═════ Data for this exercise ═════

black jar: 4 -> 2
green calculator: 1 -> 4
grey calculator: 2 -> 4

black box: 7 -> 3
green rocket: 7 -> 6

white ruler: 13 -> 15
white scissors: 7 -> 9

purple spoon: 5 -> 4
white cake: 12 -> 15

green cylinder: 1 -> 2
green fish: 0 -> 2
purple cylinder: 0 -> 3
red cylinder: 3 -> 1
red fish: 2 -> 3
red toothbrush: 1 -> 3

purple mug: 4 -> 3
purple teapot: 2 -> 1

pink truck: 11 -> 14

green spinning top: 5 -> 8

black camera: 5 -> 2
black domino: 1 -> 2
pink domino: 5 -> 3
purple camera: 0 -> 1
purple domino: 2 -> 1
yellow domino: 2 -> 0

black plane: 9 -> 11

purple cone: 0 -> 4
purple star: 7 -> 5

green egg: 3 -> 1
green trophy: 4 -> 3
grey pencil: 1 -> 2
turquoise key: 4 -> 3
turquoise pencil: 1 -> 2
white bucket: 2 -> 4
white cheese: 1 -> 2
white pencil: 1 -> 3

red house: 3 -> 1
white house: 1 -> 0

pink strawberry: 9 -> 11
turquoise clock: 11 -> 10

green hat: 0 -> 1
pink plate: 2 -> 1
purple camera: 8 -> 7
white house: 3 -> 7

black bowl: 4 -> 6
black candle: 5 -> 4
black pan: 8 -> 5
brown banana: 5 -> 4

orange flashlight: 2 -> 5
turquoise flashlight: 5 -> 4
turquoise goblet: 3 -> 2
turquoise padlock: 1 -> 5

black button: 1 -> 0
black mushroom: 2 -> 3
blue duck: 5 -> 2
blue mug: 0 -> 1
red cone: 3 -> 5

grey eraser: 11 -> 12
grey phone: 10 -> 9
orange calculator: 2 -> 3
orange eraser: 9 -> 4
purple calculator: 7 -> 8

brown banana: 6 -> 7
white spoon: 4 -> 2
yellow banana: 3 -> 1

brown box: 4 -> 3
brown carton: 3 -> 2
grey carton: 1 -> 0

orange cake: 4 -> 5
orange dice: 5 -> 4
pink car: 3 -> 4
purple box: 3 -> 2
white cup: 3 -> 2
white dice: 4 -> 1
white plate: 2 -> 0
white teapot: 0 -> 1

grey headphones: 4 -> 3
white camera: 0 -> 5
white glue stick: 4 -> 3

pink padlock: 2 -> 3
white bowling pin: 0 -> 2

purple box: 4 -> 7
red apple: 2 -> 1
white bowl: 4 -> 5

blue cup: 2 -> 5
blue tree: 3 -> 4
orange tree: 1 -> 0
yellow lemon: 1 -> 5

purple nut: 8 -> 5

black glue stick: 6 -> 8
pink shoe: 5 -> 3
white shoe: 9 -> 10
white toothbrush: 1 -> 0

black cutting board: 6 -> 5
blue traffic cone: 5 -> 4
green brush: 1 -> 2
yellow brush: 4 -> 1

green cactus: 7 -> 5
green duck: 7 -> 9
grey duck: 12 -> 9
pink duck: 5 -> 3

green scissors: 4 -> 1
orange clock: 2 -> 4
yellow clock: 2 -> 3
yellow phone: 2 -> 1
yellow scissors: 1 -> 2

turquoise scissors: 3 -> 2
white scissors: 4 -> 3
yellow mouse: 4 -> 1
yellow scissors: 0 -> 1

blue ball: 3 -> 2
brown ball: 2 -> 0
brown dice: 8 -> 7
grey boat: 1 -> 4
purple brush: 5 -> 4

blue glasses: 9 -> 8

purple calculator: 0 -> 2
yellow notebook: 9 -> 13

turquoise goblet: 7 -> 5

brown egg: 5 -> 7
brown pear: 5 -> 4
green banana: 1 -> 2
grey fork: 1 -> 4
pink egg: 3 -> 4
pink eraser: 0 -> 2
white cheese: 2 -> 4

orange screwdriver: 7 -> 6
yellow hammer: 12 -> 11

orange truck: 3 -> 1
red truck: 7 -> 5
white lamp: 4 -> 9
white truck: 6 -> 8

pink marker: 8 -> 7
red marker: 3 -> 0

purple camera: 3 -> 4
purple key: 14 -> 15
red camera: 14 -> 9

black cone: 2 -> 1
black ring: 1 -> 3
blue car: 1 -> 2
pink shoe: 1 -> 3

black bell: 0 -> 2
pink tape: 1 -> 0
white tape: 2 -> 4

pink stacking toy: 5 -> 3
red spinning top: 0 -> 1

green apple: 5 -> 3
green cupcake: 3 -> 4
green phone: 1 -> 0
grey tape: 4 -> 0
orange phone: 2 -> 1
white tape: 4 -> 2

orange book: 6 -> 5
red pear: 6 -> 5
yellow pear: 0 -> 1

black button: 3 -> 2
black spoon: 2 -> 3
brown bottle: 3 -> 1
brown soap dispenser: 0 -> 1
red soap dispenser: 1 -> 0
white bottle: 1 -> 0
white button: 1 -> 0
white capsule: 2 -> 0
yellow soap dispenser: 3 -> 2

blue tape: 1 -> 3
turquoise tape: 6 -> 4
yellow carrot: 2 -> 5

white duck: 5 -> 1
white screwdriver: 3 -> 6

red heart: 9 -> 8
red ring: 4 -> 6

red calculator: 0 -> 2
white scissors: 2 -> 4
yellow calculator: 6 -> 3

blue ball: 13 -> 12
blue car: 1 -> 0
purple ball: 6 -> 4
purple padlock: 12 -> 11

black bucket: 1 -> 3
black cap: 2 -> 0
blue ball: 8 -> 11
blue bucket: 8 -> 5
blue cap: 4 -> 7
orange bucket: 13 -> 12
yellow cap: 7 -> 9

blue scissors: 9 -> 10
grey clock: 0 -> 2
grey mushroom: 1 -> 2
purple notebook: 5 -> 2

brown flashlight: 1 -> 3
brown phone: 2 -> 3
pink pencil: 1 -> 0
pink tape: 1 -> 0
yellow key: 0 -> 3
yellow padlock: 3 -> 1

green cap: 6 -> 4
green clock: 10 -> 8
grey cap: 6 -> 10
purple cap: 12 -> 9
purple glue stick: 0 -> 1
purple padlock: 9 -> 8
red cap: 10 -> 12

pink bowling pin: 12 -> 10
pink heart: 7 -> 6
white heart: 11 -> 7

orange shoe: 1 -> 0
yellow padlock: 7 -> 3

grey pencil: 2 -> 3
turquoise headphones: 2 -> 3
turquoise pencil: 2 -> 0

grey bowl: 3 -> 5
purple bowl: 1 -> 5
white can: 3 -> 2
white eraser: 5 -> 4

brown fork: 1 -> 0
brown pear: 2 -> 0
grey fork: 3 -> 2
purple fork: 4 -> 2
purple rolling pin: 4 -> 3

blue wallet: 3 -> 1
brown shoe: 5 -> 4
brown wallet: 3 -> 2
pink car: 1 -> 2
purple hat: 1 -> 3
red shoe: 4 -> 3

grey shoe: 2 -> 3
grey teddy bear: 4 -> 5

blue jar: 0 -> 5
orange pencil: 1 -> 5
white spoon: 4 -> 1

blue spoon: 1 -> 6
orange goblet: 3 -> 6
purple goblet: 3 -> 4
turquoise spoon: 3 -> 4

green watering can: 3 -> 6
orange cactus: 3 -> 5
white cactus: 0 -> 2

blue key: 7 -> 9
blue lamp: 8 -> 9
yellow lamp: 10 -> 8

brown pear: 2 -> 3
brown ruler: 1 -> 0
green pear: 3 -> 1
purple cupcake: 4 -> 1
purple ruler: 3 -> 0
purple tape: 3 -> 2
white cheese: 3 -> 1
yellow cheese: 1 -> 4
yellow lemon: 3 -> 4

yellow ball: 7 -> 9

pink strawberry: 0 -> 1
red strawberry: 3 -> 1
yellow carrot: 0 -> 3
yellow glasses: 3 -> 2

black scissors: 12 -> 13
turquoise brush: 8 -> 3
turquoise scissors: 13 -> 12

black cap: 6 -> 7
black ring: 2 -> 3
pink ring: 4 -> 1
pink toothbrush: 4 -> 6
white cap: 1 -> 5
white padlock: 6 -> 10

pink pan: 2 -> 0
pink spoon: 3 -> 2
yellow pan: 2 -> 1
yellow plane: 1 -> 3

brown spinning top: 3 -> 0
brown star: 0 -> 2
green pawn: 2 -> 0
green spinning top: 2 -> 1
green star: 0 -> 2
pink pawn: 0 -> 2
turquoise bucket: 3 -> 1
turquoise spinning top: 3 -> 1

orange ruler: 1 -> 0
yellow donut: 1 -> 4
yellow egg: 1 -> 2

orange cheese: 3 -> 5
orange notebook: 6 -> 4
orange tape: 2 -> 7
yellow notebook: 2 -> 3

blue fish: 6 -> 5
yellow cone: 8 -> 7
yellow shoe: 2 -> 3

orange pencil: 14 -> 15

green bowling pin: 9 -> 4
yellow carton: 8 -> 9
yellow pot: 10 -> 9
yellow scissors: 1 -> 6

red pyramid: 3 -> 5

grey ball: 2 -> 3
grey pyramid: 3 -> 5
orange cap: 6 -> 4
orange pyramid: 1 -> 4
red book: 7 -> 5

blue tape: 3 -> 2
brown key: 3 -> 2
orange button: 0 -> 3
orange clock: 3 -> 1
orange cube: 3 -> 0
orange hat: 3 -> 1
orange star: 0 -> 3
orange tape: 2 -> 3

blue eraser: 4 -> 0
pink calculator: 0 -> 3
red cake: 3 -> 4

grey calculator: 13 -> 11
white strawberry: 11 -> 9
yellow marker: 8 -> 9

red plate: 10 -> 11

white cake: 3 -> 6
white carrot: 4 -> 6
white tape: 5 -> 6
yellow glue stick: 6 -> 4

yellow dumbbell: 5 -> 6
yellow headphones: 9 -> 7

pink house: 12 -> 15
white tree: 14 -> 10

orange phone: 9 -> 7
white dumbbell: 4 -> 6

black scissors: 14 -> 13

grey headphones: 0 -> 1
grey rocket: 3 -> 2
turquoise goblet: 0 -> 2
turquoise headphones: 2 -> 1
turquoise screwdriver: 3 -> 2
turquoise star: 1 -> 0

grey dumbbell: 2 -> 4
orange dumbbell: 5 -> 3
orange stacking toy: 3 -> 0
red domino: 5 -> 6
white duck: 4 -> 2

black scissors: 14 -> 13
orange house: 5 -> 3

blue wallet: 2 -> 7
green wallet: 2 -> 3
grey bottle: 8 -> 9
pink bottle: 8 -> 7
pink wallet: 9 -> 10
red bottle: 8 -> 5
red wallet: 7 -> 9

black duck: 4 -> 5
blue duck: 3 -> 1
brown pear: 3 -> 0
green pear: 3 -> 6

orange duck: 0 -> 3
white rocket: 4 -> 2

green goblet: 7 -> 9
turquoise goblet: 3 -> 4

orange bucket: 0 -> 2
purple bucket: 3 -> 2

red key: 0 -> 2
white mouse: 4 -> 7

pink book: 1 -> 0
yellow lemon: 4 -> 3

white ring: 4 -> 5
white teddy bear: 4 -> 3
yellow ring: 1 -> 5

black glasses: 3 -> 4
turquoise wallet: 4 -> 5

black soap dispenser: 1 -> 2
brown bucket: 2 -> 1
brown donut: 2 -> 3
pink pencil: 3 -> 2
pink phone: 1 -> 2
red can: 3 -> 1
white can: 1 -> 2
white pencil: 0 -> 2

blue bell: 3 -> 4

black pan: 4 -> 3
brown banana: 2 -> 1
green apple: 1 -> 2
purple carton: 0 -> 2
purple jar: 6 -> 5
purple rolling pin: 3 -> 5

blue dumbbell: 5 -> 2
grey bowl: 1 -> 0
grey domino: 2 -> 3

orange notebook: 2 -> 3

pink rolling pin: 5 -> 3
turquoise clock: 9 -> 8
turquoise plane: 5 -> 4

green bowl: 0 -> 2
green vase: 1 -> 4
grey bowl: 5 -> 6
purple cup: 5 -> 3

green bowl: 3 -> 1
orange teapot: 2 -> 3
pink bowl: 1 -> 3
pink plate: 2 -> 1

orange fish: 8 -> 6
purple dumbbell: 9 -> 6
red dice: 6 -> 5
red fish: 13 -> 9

═════

Required action: Your answer must be the lines above from the one containing "grey dumbbell: 2 -> 4" to the one containing "turquoise wallet: 4 -> 5", both included, restated word for word.

Response below:
grey dumbbell: 2 -> 4
orange dumbbell: 5 -> 3
orange stacking toy: 3 -> 0
red domino: 5 -> 6
white duck: 4 -> 2

black scissors: 14 -> 13
orange house: 5 -> 3

blue wallet: 2 -> 7
green wallet: 2 -> 3
grey bottle: 8 -> 9
pink bottle: 8 -> 7
pink wallet: 9 -> 10
red bottle: 8 -> 5
red wallet: 7 -> 9

black duck: 4 -> 5
blue duck: 3 -> 1
brown pear: 3 -> 0
green pear: 3 -> 6

orange duck: 0 -> 3
white rocket: 4 -> 2

green goblet: 7 -> 9
turquoise goblet: 3 -> 4

orange bucket: 0 -> 2
purple bucket: 3 -> 2

red key: 0 -> 2
white mouse: 4 -> 7

pink book: 1 -> 0
yellow lemon: 4 -> 3

white ring: 4 -> 5
white teddy bear: 4 -> 3
yellow ring: 1 -> 5

black glasses: 3 -> 4
turquoise wallet: 4 -> 5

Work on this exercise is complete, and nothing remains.